-- AVAILABLE RECORDS follows --
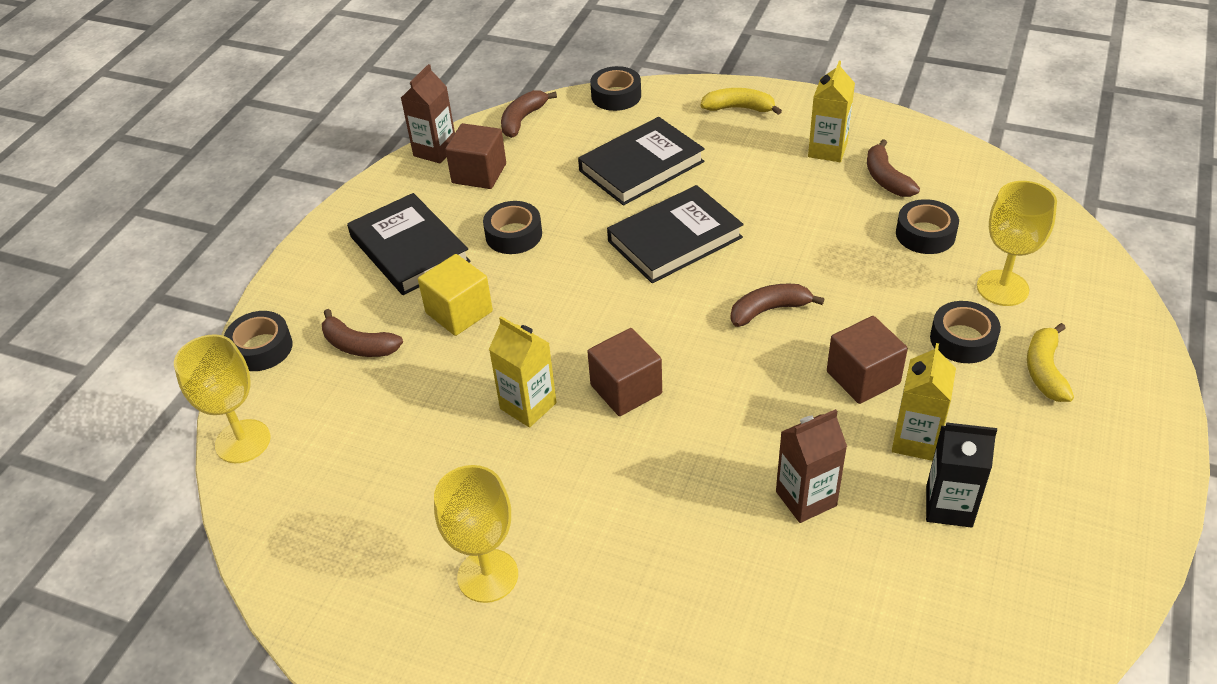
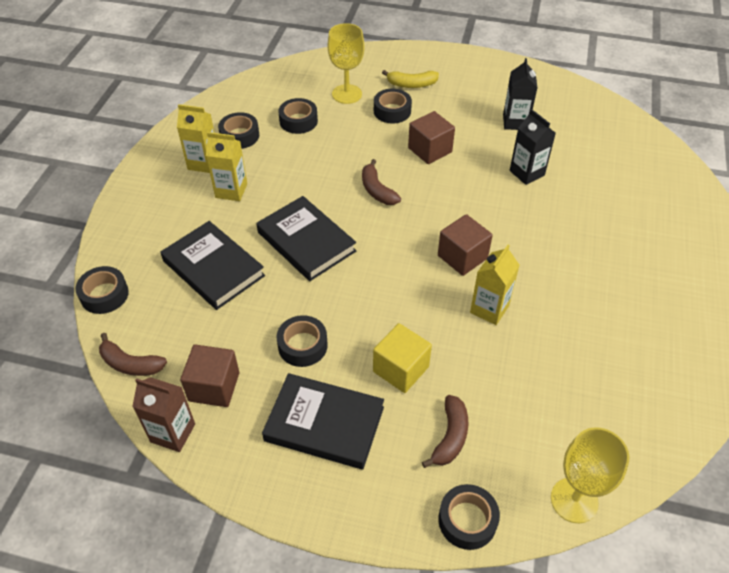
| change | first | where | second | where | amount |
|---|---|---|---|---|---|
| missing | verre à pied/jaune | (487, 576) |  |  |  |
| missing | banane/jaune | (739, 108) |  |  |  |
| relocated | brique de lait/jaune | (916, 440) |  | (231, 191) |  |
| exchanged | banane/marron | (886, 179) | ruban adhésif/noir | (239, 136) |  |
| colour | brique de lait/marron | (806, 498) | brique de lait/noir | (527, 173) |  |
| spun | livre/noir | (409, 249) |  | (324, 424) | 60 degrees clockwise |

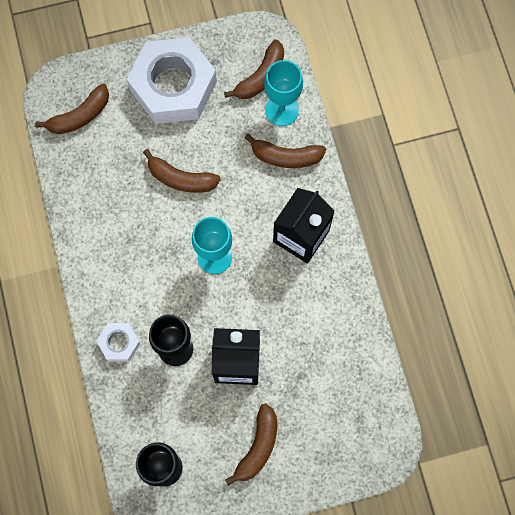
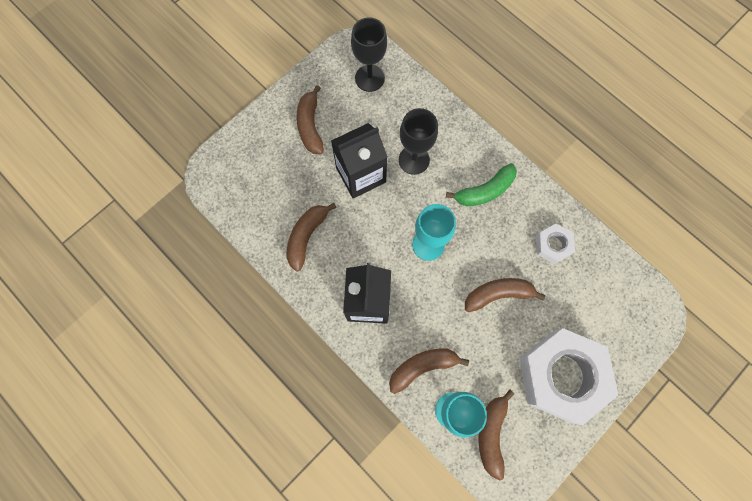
| change | first | where | second | where | amount |
|---|---|---|---|---|---|
| appeared |  |  | banane/vert | (484, 191) |  |
| relocated | banane/marron | (79, 116) |  | (306, 236) |  |
| relocated | écrou/blanc | (119, 343) |  | (553, 245) |  |

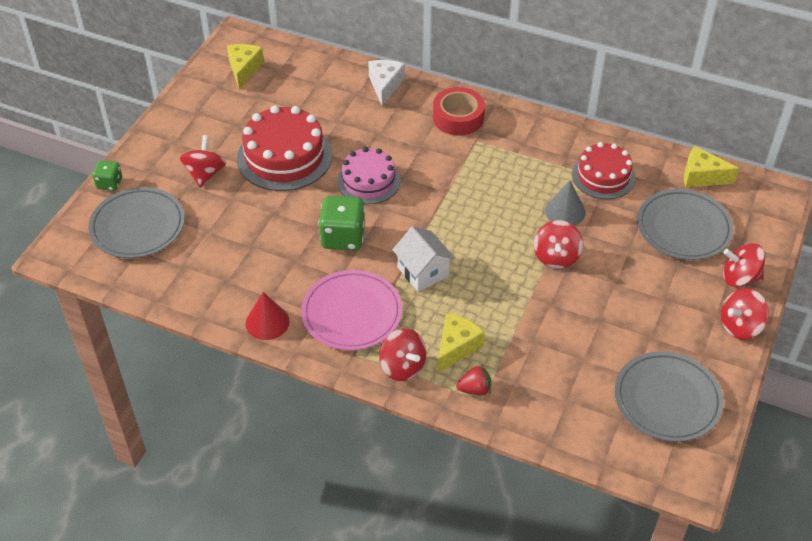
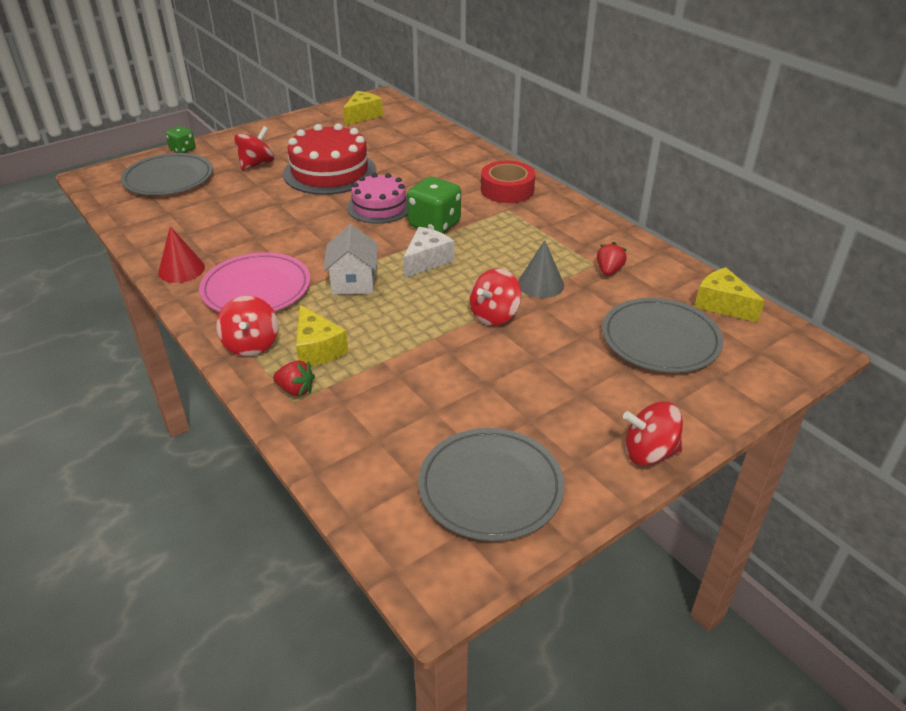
| change | first | where | second | where | amount |
|---|---|---|---|---|---|
| missing | toupie/rouge | (739, 278) |  |  |  |
| relocated | dé/vert | (343, 237) |  | (434, 225) |  |
| relocated | fromage/blanc | (385, 86) |  | (427, 261) |  |
| exchanged | gâteau/rouge | (603, 176) | fraise/rouge | (609, 271) |  |
| spun | fromage/jaune | (456, 347) |  | (317, 349) | 90 degrees clockwise |

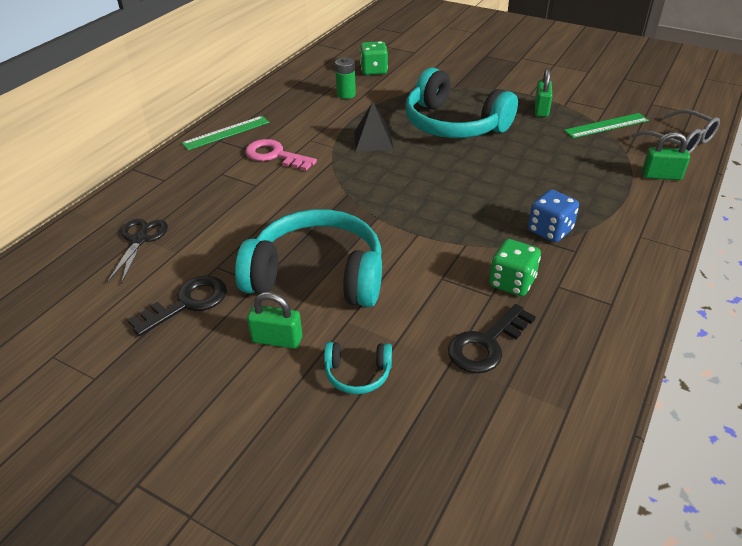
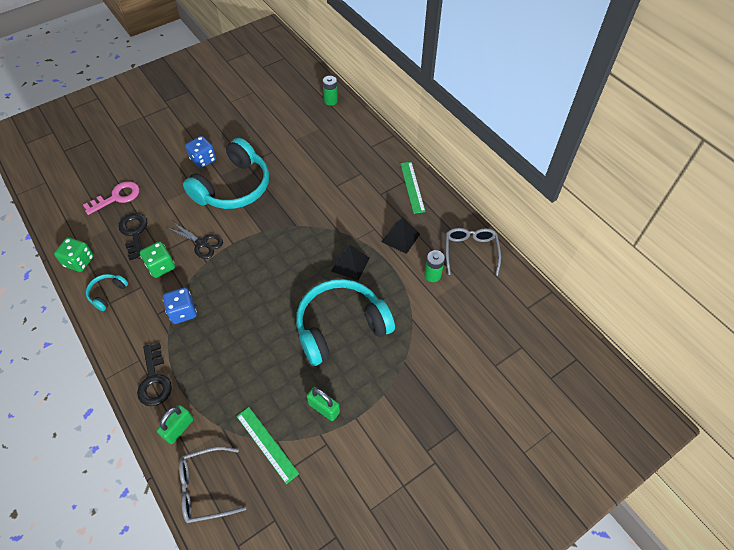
| change | first | where | second | where | amount |
|---|---|---|---|---|---|
| appeared |  |  | pile/vert | (330, 101) |  |
| appeared |  |  | pyramide/noir | (400, 237) |  |
| appeared |  |  | lunettes/gris | (470, 252) |  |
| relocated | ciseaux/noir | (140, 240) |  | (202, 243) |  |
| relocated | clé/noir | (187, 303) |  | (154, 380) |  |
| relocated | clé/rose | (275, 155) |  | (117, 197) |  |
| relocated | casque audio/turquoise | (357, 374) |  | (107, 293) |  |
| relocated | dé/vert | (374, 70) |  | (79, 261) |  |
| exchanged | cadenas/vert | (277, 339) | dé/bleu | (203, 160) |  |
| spun | règle/vert | (606, 125) |  | (267, 444) | 45 degrees counterclockwise |

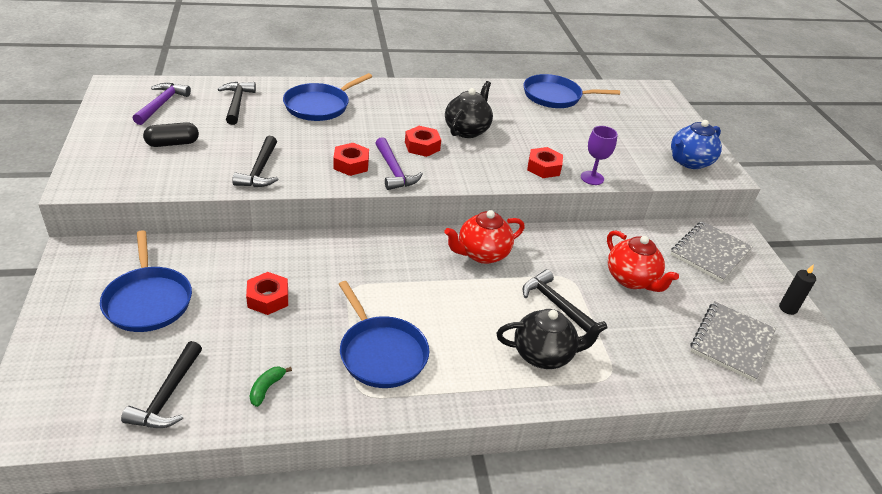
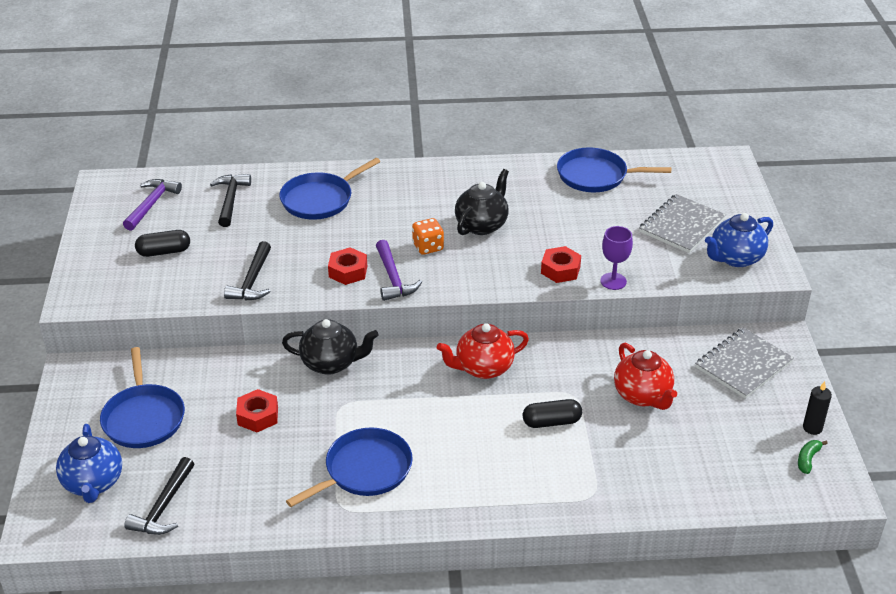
| change | first | where | second | where | amount |
|---|---|---|---|---|---|
| appeared |  |  | théière/bleu | (93, 483) |  |
| relocated | banane/vert | (266, 388) |  | (807, 459) |  |
| relocated | théière/noir | (544, 355) |  | (331, 363) |  |
| relocated | carnet/gris | (732, 342) |  | (682, 225) |  |
| exchanged | écrou/rouge | (422, 146) | dé/orange | (428, 247) |  |
| exchanged | marteau/noir | (555, 304) | gélule/noir | (551, 422) |  |
| spun | poêle/bleu | (381, 353) |  | (364, 470) | 105 degrees counterclockwise |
-- AVAILABLE RECORDS concluded --
▸ **WHAT IS REQUIRED**: The required output is each line of the entries that contains the word "missing".

▸ **REPLY TO THE EXERCISE**:
| missing | verre à pied/jaune | (487, 576) |  |  |  |
| missing | banane/jaune | (739, 108) |  |  |  |
| missing | toupie/rouge | (739, 278) |  |  |  |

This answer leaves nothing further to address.